:: Records supplied

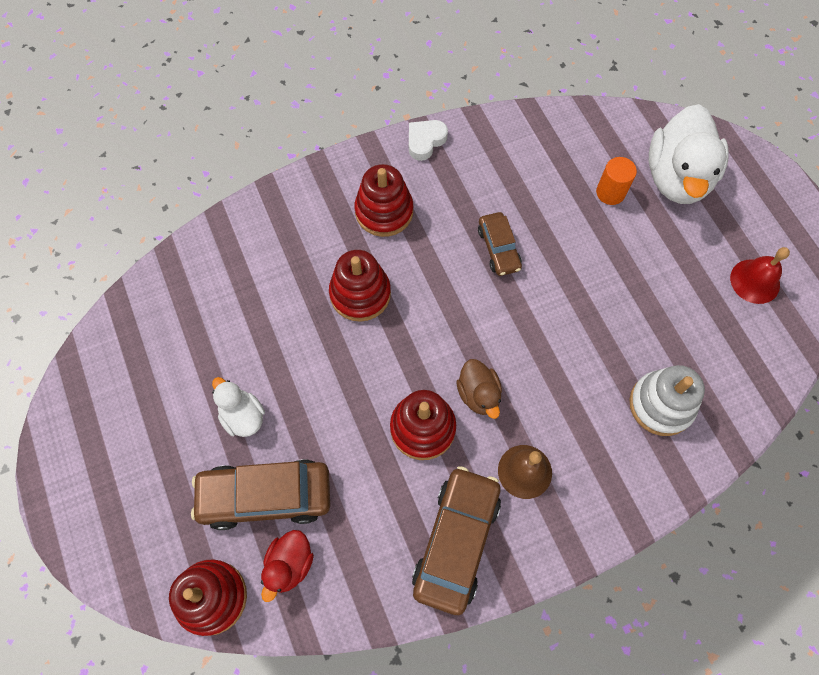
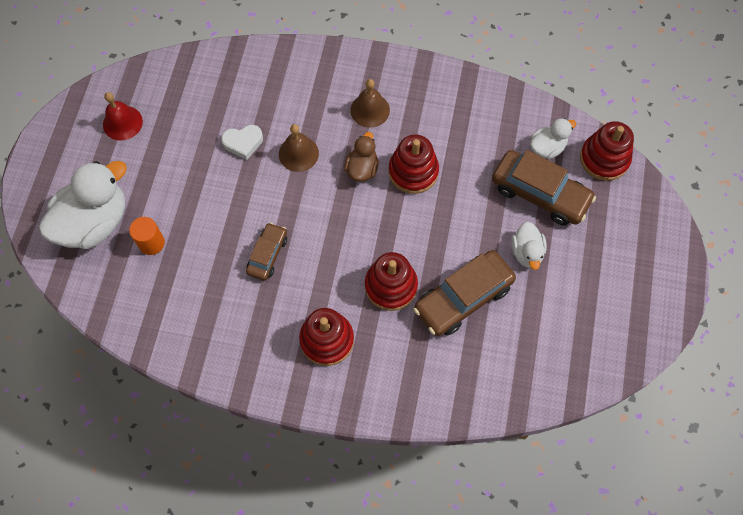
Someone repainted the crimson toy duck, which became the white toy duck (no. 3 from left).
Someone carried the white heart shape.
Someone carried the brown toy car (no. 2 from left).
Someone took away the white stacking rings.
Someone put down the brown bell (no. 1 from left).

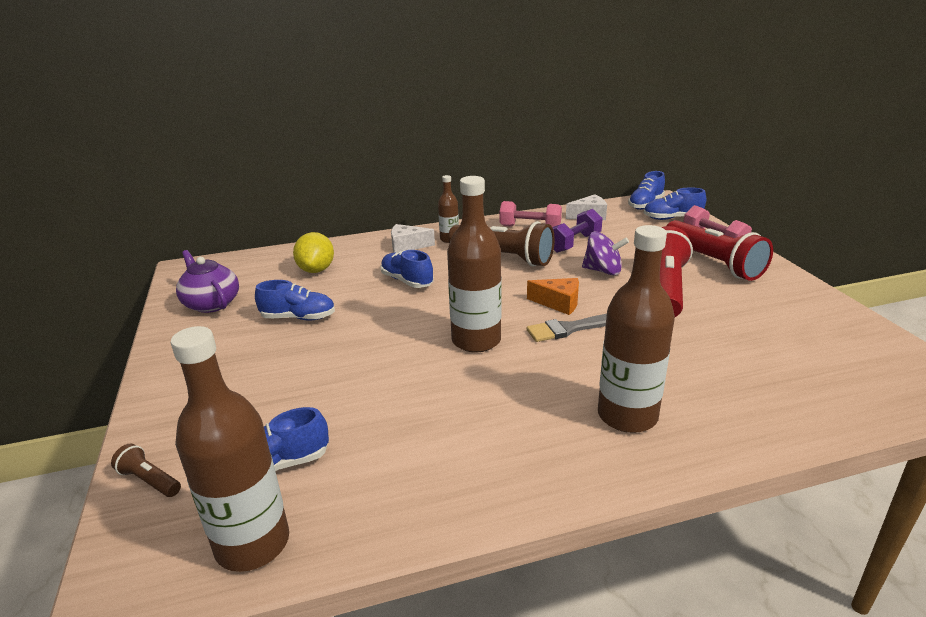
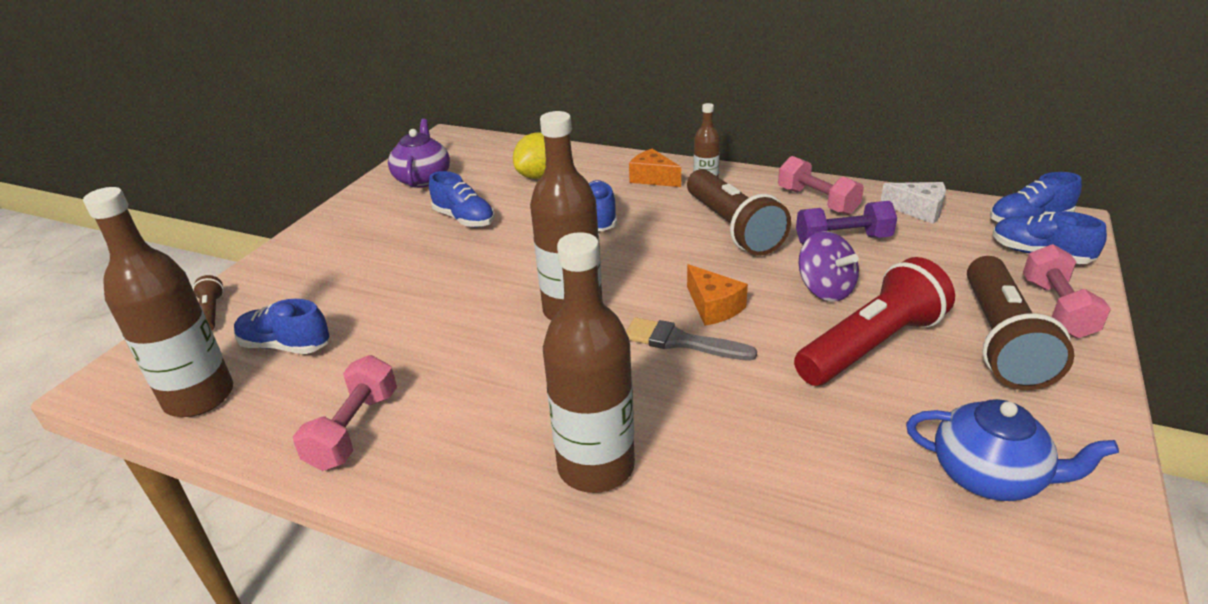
Someone repainted the white cheese (no. 1 from left), which became the bright orange cheese (no. 1 from left).
Someone repainted the crimson pocket torch (no. 2 from left), which became the brown pocket torch (no. 3 from left).
Someone put down the pink dumbbell (no. 1 from left).
Someone put down the royal blue tea pot.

::::

● **Directions**: Leave the pictures out and output the rest of the data word for word.

● **Response**:
Someone repainted the crimson toy duck, which became the white toy duck (no. 3 from left).
Someone carried the white heart shape.
Someone carried the brown toy car (no. 2 from left).
Someone took away the white stacking rings.
Someone put down the brown bell (no. 1 from left).

Someone repainted the white cheese (no. 1 from left), which became the bright orange cheese (no. 1 from left).
Someone repainted the crimson pocket torch (no. 2 from left), which became the brown pocket torch (no. 3 from left).
Someone put down the pink dumbbell (no. 1 from left).
Someone put down the royal blue tea pot.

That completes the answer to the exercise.